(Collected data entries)
* * * * *

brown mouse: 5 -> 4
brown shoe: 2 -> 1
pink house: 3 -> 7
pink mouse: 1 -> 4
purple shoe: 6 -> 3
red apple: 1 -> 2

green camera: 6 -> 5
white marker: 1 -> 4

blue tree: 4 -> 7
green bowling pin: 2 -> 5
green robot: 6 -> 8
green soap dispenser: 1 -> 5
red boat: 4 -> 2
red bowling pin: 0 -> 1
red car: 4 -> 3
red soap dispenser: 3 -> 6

* * * * *

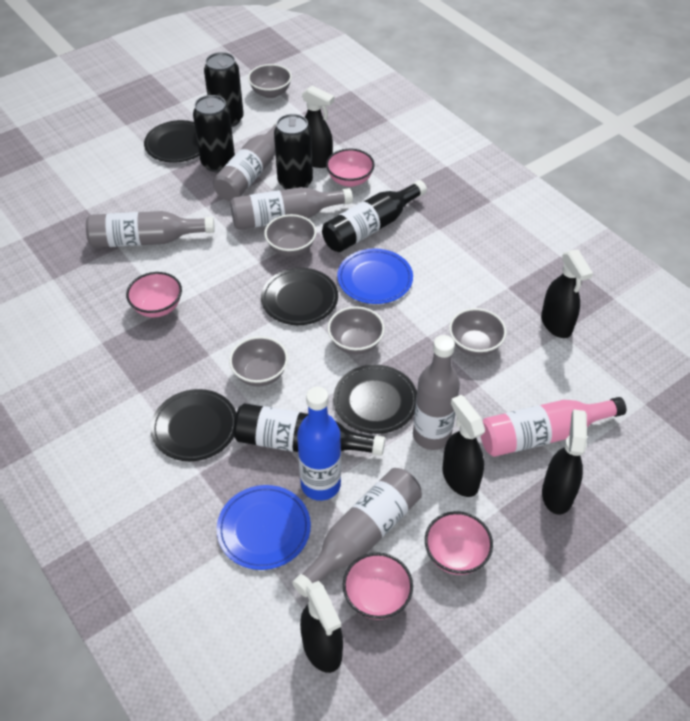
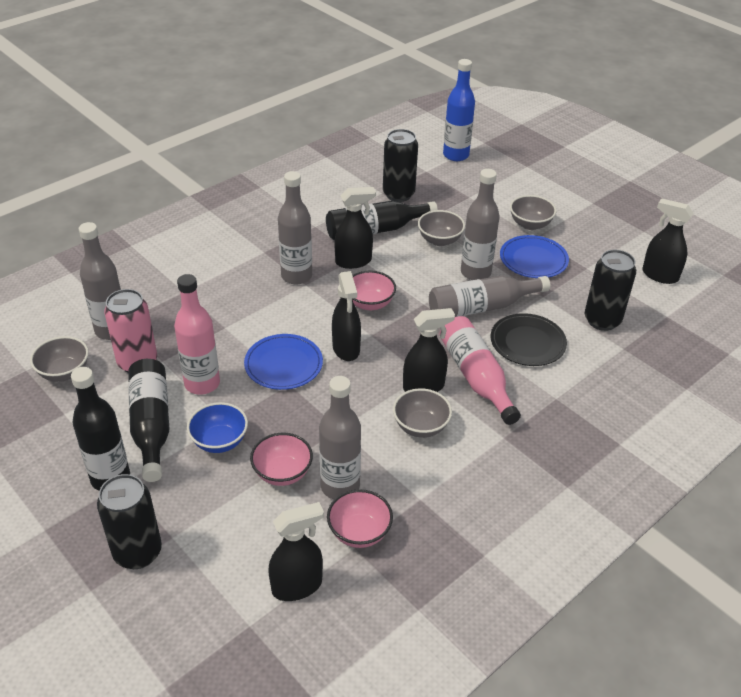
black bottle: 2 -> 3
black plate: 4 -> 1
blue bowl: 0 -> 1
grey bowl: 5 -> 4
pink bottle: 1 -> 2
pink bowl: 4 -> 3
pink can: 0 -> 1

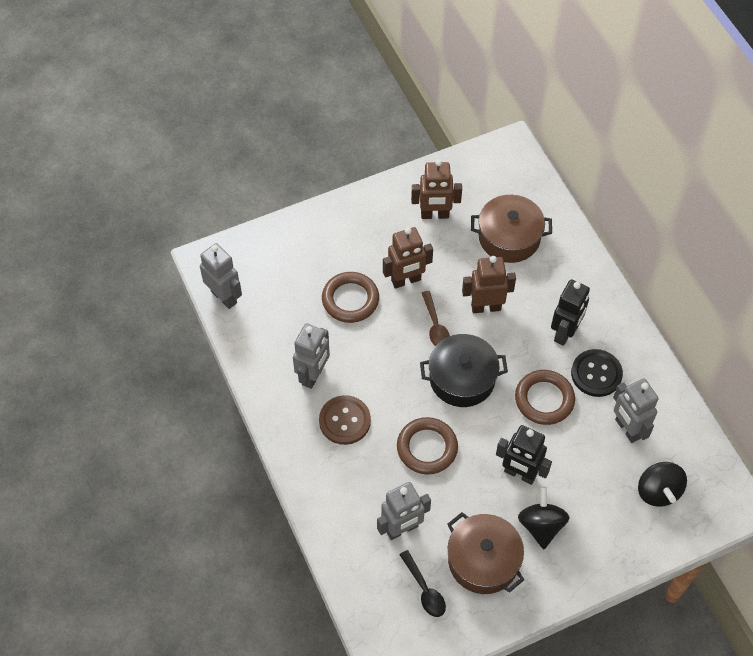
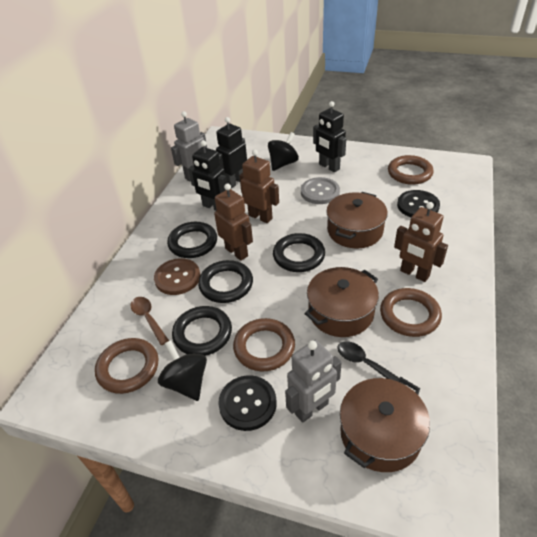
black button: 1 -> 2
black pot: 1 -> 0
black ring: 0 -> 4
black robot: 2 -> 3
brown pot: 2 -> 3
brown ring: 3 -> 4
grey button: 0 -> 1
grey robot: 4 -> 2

* * * * *

WORK REQUEST: Which lines above run from the one containing "white marker: 1 -> 4" down to the one containing "red soap dispenser: 3 -> 6"? Repeat exactly those, both ends included, and nothing else.

RESULT:
white marker: 1 -> 4

blue tree: 4 -> 7
green bowling pin: 2 -> 5
green robot: 6 -> 8
green soap dispenser: 1 -> 5
red boat: 4 -> 2
red bowling pin: 0 -> 1
red car: 4 -> 3
red soap dispenser: 3 -> 6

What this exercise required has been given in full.